Goal of the exercise
Only the lines from the top of the data through the line with "(496, 181) = (567, 227): blue jar -> none" should be repeated, each exactly as written.

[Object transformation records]

◇ ◇ ◇

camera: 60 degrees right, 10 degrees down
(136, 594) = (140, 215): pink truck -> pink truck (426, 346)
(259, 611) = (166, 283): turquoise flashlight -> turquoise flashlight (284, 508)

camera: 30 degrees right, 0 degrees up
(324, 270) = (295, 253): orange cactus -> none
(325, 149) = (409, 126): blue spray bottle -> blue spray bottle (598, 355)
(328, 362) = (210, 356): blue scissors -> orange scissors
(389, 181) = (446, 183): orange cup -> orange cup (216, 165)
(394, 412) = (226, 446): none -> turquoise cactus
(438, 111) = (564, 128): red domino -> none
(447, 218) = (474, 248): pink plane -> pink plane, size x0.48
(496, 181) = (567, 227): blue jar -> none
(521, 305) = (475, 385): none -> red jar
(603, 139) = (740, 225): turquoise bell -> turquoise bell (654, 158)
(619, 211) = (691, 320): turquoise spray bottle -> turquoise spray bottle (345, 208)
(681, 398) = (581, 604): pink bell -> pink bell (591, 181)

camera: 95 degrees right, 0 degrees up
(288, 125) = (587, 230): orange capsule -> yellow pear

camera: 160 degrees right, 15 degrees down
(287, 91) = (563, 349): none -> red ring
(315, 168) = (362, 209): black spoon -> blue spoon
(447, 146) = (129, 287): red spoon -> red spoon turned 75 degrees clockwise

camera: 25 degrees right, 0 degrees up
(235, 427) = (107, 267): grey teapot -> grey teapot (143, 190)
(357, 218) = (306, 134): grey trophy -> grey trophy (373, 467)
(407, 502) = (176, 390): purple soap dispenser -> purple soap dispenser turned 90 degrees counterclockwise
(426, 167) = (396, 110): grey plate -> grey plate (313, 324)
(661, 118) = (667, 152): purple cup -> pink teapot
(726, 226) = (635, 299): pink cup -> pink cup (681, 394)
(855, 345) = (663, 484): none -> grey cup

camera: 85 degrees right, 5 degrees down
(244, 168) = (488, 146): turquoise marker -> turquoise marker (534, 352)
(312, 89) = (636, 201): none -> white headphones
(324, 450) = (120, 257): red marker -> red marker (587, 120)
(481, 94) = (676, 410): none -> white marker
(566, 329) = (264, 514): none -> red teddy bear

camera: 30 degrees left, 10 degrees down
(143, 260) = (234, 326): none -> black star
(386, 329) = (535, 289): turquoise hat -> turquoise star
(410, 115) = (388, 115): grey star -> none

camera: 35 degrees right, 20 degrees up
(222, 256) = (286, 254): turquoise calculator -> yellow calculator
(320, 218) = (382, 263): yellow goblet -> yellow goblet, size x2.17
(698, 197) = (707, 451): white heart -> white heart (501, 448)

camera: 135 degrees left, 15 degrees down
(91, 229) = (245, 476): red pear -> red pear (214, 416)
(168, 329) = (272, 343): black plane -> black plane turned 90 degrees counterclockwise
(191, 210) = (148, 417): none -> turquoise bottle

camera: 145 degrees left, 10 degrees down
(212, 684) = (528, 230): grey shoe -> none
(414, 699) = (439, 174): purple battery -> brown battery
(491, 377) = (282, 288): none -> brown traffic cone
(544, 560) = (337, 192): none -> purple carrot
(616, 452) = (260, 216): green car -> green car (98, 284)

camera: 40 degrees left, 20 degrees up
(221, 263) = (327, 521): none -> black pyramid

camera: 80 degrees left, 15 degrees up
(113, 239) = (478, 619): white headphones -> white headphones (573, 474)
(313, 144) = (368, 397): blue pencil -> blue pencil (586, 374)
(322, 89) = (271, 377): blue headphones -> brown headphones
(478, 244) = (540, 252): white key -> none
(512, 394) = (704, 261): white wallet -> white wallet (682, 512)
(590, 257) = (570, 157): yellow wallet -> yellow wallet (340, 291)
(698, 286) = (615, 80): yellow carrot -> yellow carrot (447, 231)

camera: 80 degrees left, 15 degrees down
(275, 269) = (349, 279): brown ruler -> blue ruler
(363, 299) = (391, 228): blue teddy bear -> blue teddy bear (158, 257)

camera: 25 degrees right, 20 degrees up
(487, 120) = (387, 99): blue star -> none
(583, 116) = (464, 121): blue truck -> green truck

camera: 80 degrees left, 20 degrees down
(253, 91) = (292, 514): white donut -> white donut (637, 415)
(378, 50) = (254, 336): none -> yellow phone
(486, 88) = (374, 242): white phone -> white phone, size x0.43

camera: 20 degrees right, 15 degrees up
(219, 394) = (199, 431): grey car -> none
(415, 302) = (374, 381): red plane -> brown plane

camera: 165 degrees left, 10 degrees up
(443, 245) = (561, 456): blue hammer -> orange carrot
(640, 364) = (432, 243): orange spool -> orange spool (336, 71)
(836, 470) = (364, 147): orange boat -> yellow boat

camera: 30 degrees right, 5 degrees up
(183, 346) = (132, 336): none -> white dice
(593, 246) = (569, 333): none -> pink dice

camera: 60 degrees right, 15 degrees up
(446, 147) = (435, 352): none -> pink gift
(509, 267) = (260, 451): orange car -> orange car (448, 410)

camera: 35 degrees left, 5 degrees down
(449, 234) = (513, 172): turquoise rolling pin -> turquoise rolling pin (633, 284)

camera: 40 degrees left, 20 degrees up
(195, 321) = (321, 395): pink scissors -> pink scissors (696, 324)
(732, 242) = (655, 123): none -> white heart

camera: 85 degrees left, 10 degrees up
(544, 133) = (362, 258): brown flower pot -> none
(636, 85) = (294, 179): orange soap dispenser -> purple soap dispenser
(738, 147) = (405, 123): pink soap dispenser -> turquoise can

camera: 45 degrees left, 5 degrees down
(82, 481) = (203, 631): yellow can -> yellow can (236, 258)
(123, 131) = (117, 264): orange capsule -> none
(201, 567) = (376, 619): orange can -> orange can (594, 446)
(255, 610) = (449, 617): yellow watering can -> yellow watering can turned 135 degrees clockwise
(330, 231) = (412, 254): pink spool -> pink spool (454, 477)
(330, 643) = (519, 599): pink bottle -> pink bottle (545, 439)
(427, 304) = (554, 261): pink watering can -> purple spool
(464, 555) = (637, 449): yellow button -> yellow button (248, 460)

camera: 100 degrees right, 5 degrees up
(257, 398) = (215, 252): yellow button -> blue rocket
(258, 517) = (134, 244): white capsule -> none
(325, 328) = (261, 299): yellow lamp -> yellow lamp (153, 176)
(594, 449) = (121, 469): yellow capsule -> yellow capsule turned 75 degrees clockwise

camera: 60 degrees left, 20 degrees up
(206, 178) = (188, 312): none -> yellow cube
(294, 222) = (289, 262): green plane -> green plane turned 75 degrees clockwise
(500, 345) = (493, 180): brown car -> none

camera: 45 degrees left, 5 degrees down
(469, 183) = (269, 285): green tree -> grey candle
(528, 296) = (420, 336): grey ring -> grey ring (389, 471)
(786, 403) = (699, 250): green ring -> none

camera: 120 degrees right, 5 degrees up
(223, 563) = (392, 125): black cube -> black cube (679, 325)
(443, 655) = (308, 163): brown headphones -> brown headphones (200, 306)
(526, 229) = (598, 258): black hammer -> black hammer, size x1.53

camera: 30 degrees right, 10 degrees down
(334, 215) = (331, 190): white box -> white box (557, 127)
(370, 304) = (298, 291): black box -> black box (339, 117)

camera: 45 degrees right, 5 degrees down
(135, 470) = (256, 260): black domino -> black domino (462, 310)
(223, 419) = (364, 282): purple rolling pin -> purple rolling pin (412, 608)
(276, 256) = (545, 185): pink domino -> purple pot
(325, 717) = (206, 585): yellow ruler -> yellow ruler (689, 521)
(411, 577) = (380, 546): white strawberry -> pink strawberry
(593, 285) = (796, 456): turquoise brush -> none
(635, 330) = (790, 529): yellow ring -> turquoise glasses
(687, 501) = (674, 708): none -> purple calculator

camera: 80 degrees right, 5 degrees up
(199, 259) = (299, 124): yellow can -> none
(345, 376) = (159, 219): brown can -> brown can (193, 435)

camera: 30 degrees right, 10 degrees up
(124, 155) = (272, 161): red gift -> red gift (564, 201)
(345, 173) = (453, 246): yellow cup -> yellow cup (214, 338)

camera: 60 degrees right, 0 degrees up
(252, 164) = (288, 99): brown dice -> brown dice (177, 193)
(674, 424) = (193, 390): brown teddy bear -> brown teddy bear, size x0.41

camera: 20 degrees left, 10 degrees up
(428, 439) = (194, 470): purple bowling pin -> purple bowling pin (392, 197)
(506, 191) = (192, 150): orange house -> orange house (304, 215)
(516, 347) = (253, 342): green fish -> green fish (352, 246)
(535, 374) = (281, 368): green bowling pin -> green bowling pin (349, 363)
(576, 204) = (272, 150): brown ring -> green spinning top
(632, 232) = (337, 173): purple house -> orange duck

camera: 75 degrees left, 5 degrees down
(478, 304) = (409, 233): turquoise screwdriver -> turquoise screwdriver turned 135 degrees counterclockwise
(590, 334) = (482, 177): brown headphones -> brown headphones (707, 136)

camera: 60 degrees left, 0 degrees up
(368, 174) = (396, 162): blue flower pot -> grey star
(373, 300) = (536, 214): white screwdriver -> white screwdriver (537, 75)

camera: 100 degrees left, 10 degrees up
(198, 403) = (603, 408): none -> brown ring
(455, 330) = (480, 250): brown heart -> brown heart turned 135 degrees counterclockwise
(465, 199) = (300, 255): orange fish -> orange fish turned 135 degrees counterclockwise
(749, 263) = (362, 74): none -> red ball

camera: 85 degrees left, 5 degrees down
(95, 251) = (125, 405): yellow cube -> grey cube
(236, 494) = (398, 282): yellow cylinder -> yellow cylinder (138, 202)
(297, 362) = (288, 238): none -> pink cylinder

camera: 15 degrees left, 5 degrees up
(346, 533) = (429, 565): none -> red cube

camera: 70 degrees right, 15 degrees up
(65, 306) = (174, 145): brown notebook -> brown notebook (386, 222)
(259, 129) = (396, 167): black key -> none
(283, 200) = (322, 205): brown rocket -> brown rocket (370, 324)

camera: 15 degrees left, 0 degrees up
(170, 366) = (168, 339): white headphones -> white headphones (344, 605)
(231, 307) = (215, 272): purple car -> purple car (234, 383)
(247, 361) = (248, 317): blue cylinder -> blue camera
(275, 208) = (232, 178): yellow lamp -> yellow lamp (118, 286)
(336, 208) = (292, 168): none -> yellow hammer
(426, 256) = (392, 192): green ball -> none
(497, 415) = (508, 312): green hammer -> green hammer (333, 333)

◇ ◇ ◇

Response box
camera: 60 degrees right, 10 degrees down
(136, 594) = (140, 215): pink truck -> pink truck (426, 346)
(259, 611) = (166, 283): turquoise flashlight -> turquoise flashlight (284, 508)

camera: 30 degrees right, 0 degrees up
(324, 270) = (295, 253): orange cactus -> none
(325, 149) = (409, 126): blue spray bottle -> blue spray bottle (598, 355)
(328, 362) = (210, 356): blue scissors -> orange scissors
(389, 181) = (446, 183): orange cup -> orange cup (216, 165)
(394, 412) = (226, 446): none -> turquoise cactus
(438, 111) = (564, 128): red domino -> none
(447, 218) = (474, 248): pink plane -> pink plane, size x0.48
(496, 181) = (567, 227): blue jar -> none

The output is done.